- _EXERCISE_
Present exactly, and only, the lines running from the line that contains "(527, 207) = (471, 256): orange" through the end of the entries below.

[Object state comparisons]

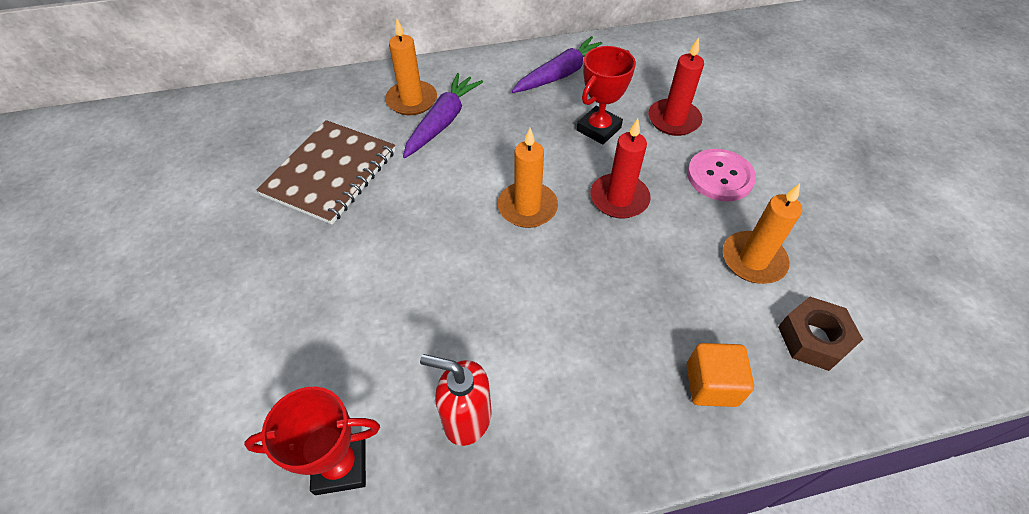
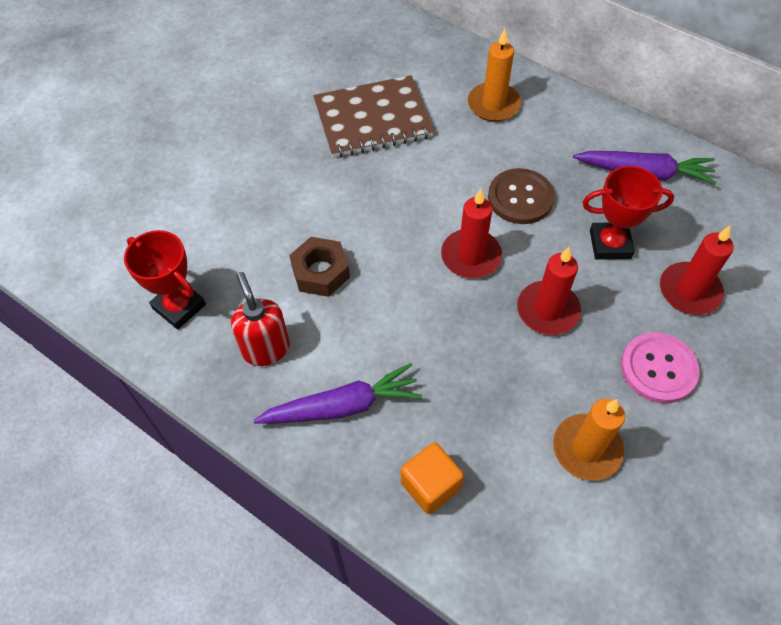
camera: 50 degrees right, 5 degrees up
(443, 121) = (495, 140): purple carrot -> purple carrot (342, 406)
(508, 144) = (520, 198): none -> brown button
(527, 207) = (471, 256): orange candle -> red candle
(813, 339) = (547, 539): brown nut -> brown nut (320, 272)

- _RESULT OF THIS EXERCISE_
(527, 207) = (471, 256): orange candle -> red candle
(813, 339) = (547, 539): brown nut -> brown nut (320, 272)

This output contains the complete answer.